**SOURCE INFORMATION**:
################

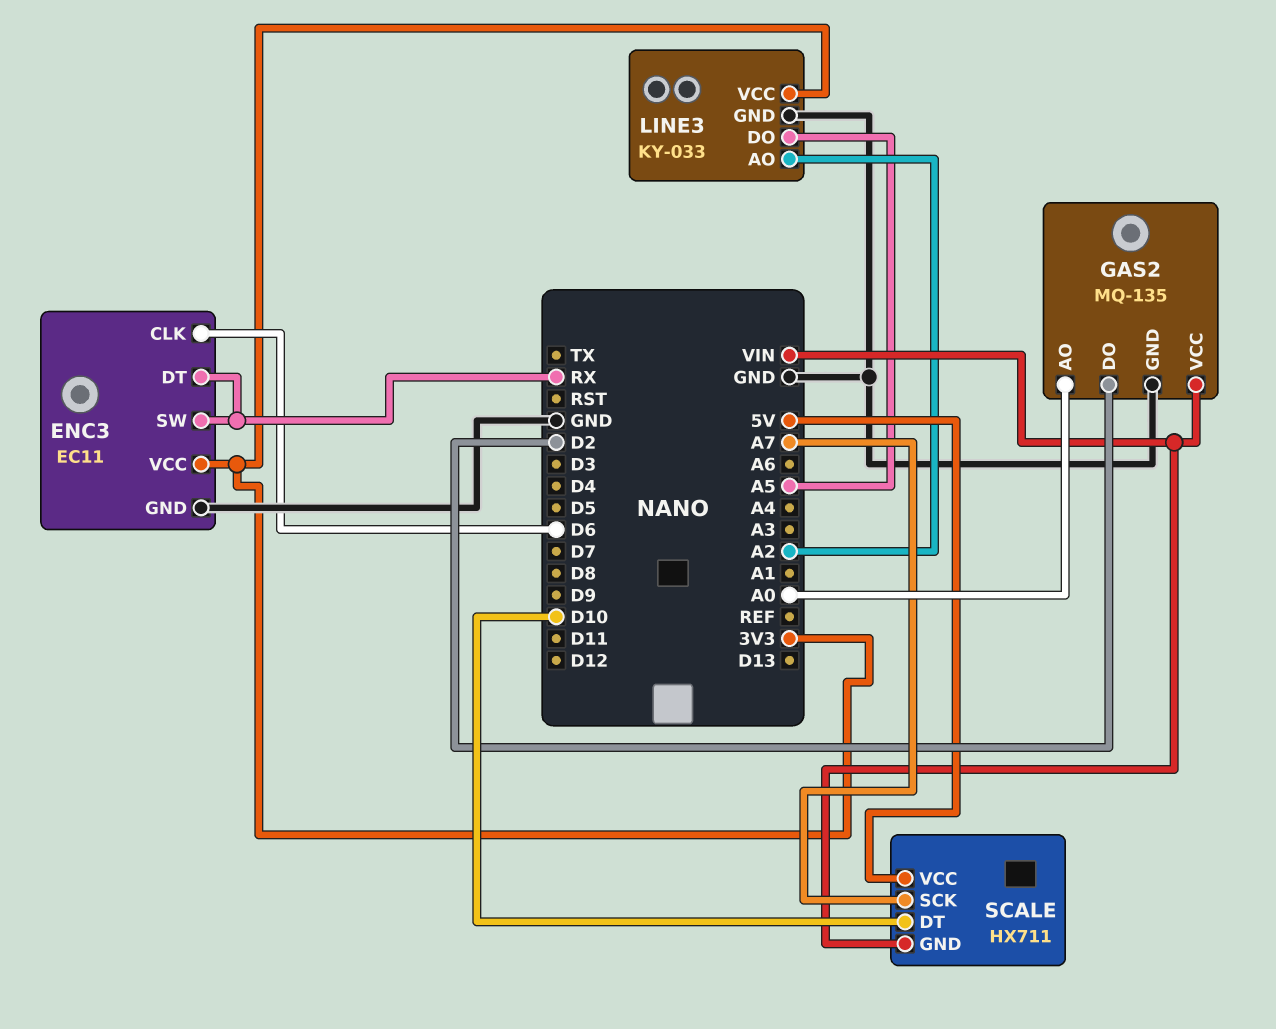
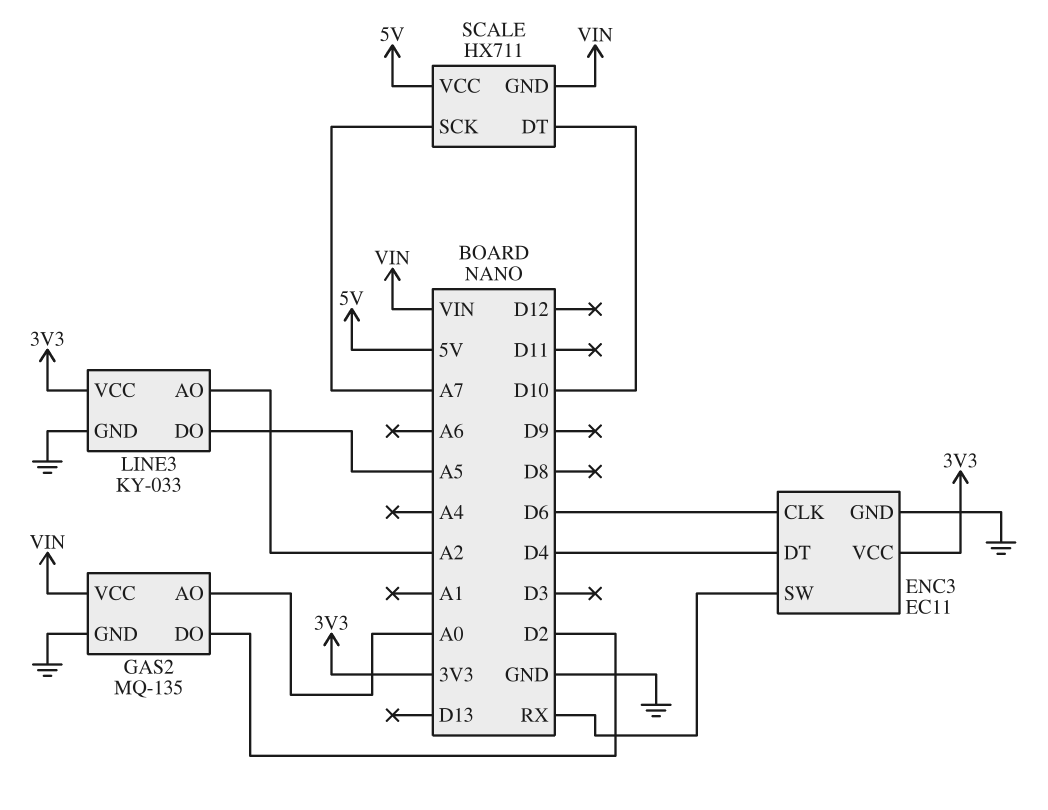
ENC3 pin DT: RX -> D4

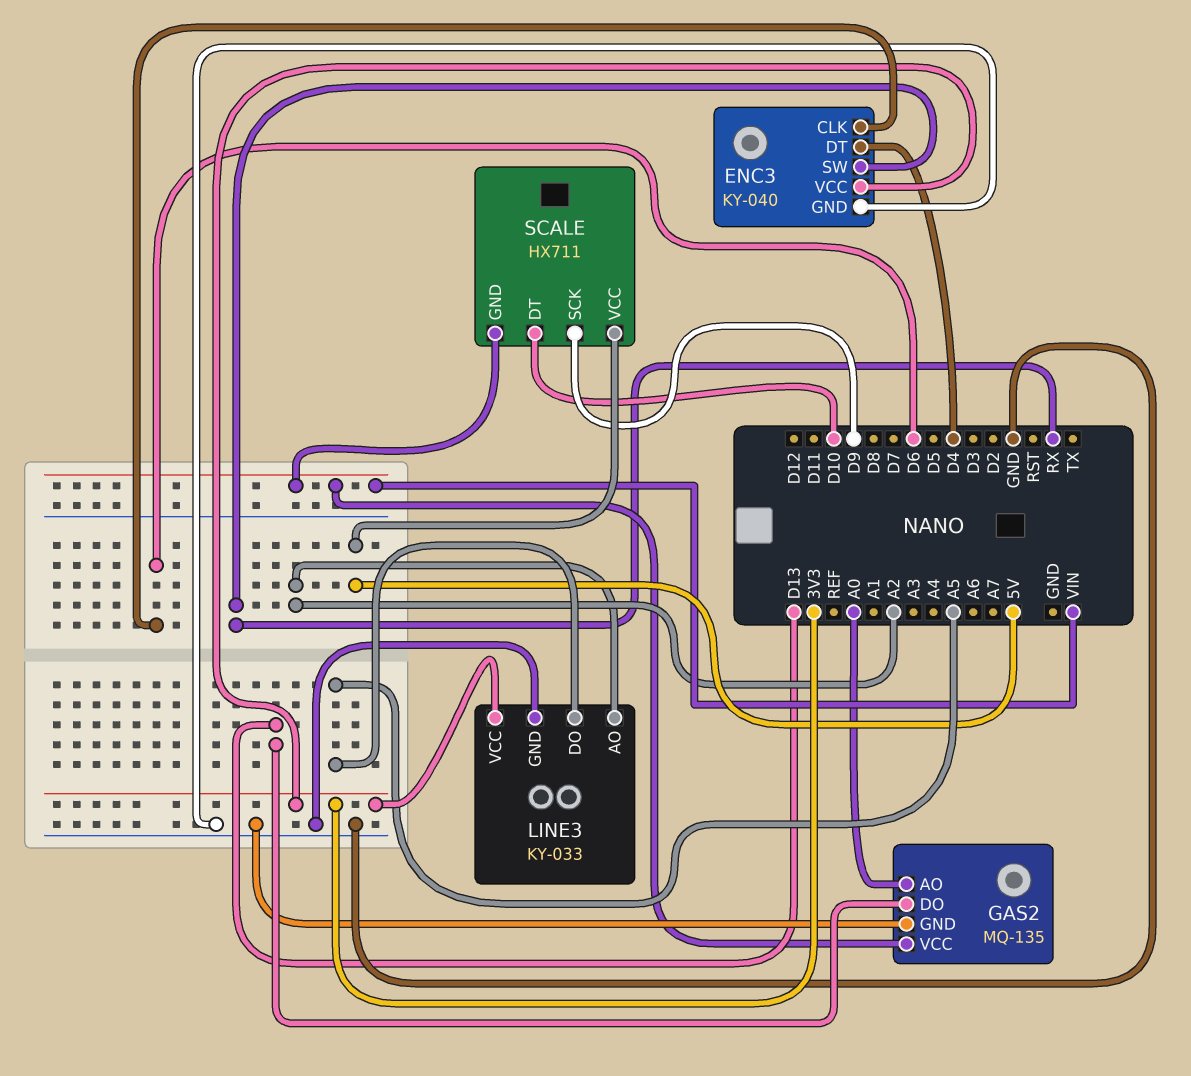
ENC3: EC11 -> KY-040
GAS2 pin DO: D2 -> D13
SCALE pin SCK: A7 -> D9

################

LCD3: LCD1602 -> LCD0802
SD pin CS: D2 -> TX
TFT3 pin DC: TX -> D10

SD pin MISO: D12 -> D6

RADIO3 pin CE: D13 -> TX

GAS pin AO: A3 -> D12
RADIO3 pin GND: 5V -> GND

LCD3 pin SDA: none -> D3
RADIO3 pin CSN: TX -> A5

################

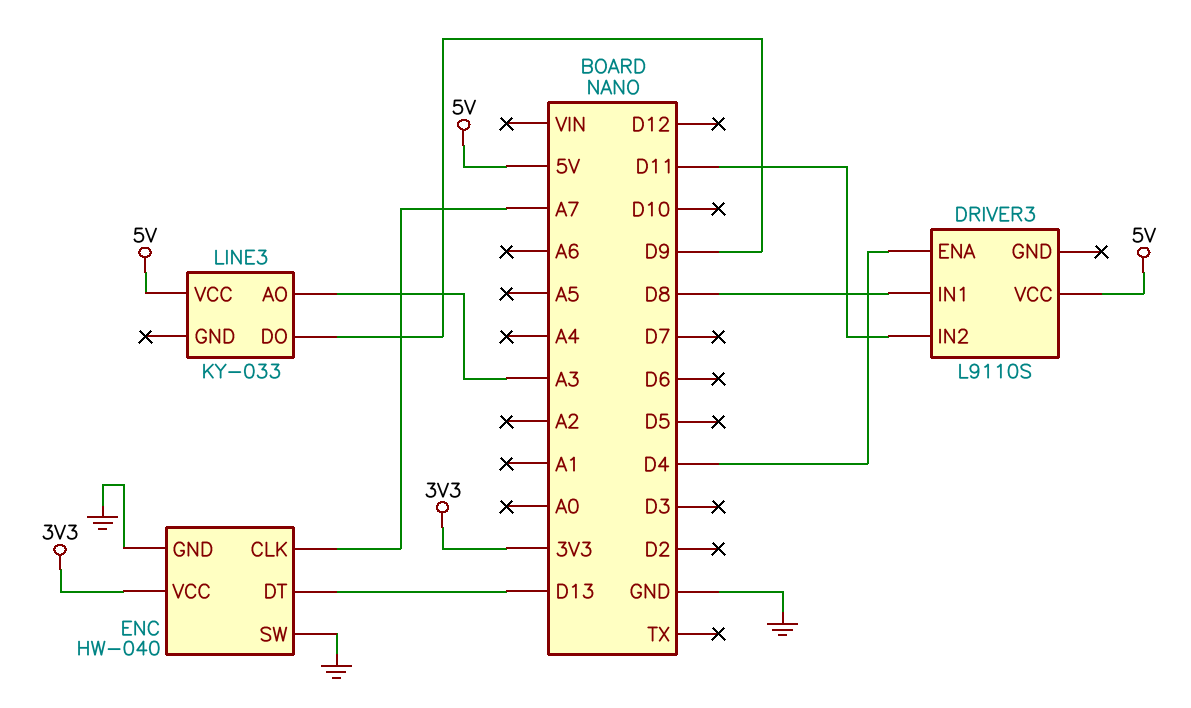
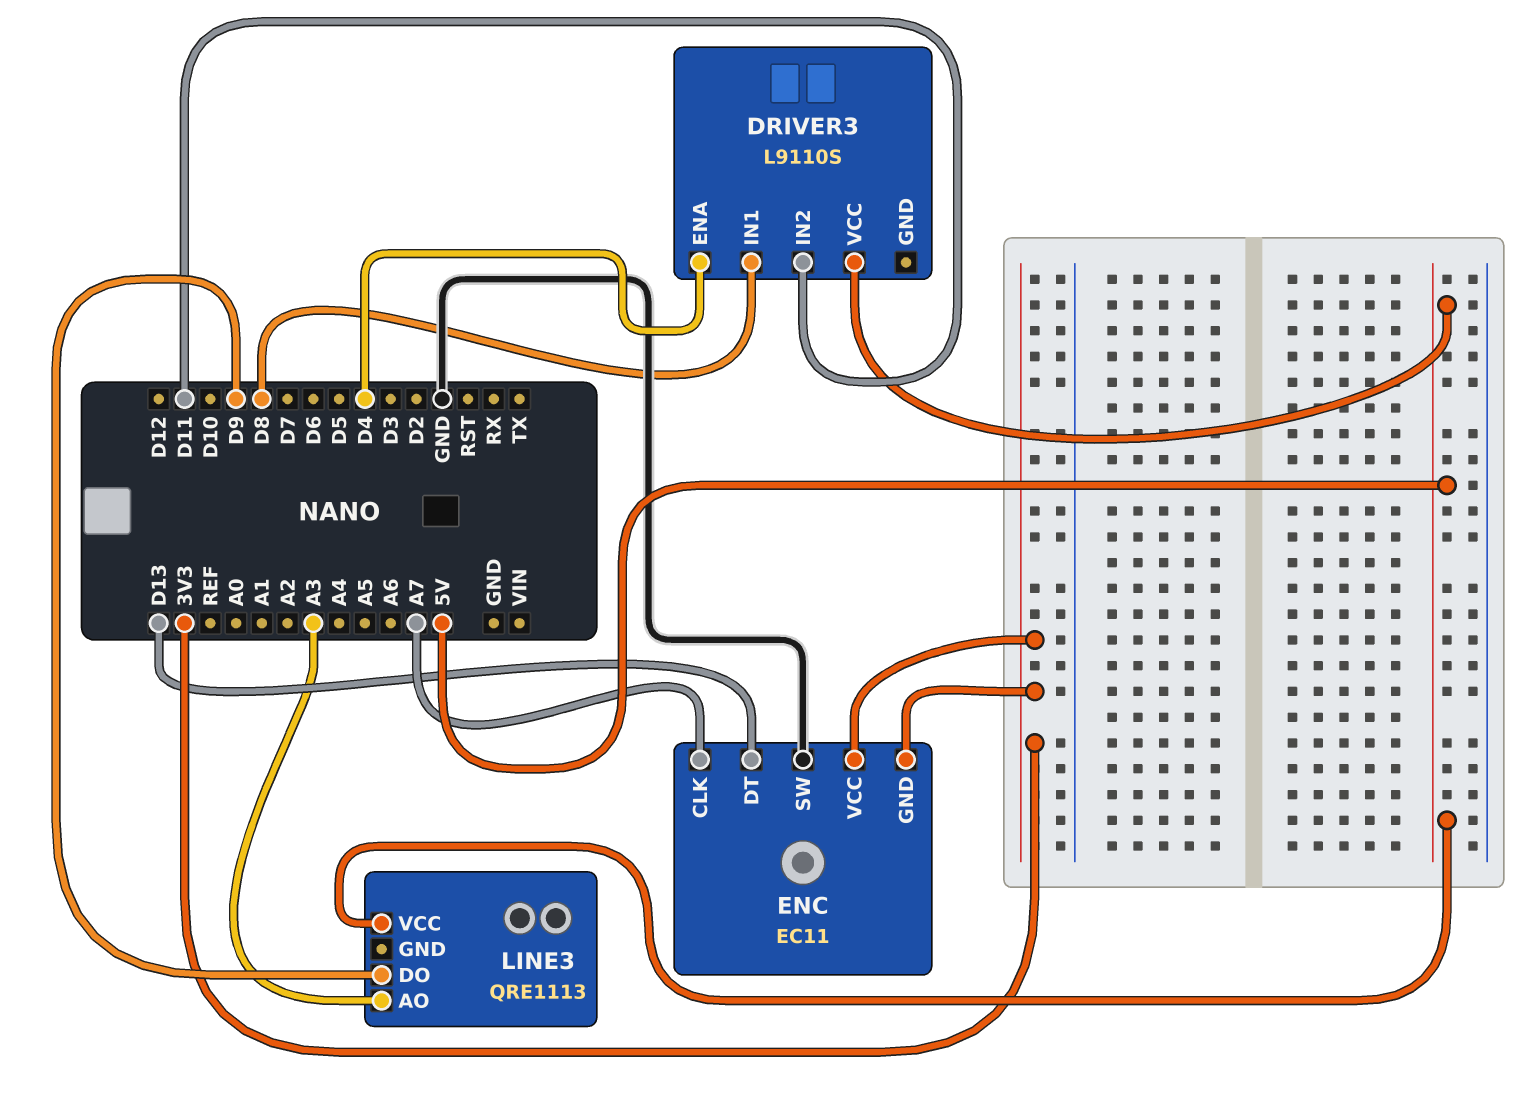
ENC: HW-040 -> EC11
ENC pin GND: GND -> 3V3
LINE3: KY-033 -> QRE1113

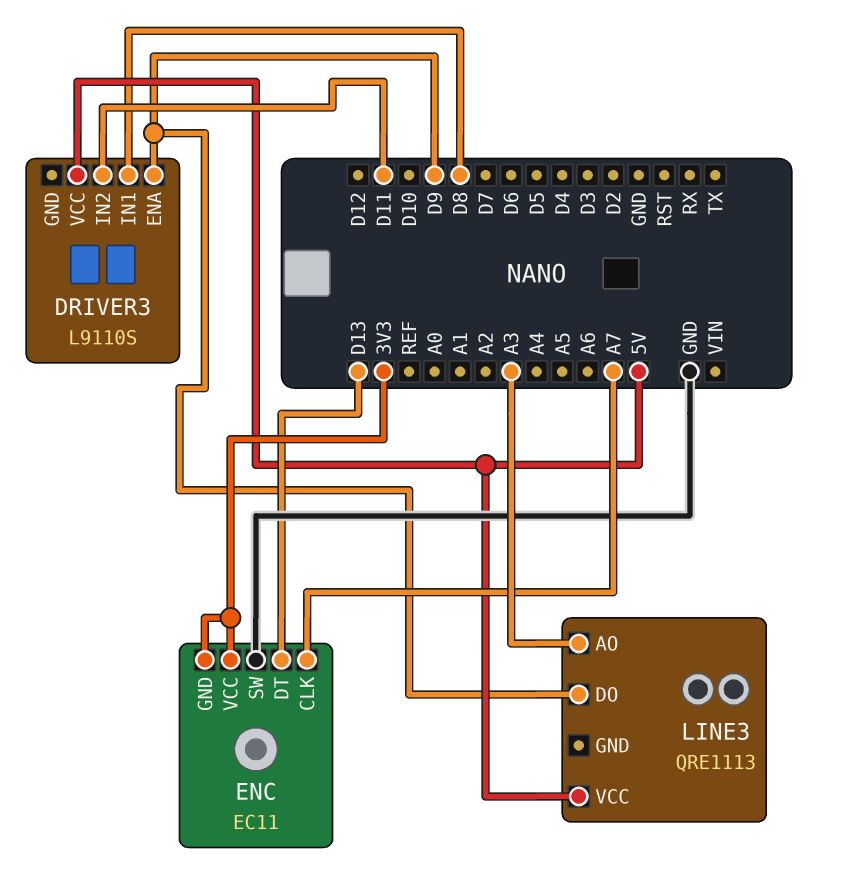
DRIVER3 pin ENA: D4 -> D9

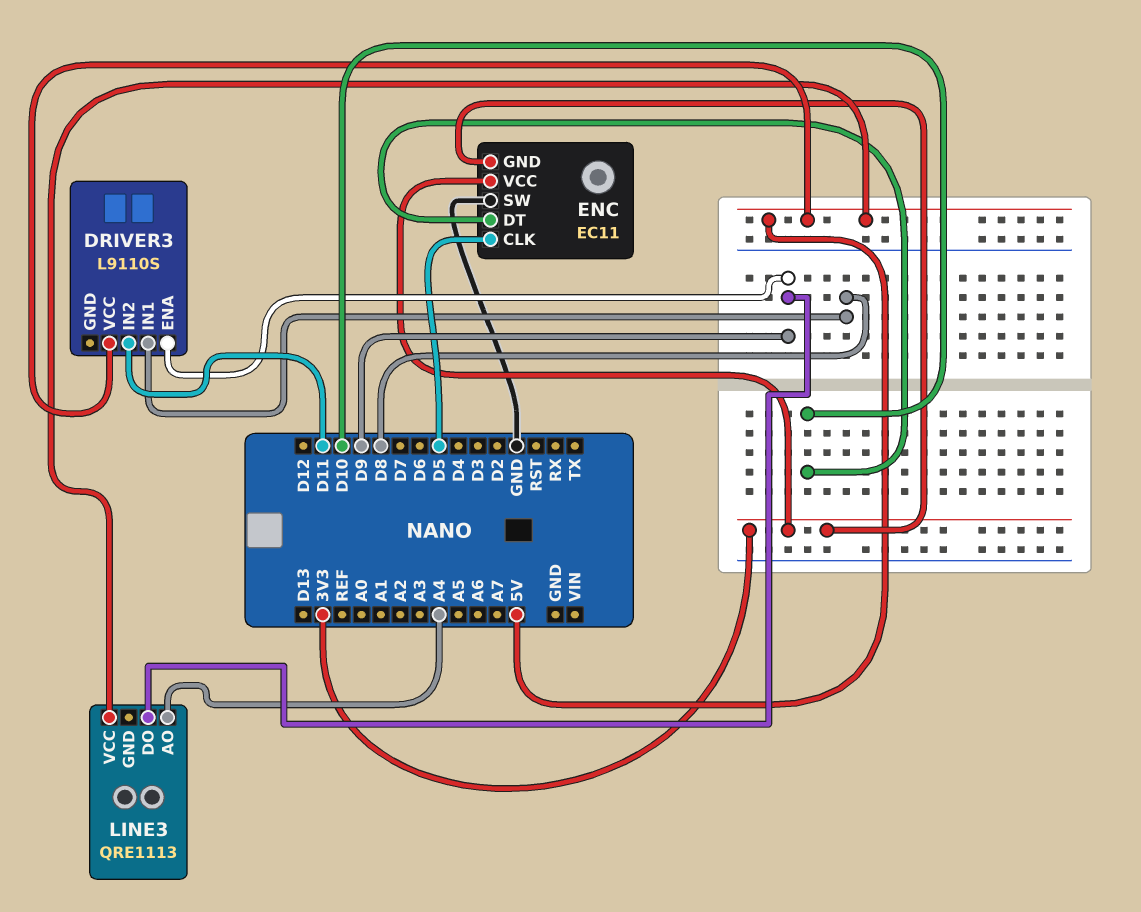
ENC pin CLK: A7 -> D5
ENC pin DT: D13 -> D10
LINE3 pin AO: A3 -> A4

################

**WORK INSTRUCTIONS**: Within the listing above, the lines from the one with "ENC3 pin DT: RX -> D4" through the one with "SCALE pin SCK: A7 -> D9" are to be given again word for word. Do not include pictures.

**RESPONSE AREA**:
ENC3 pin DT: RX -> D4

ENC3: EC11 -> KY-040
GAS2 pin DO: D2 -> D13
SCALE pin SCK: A7 -> D9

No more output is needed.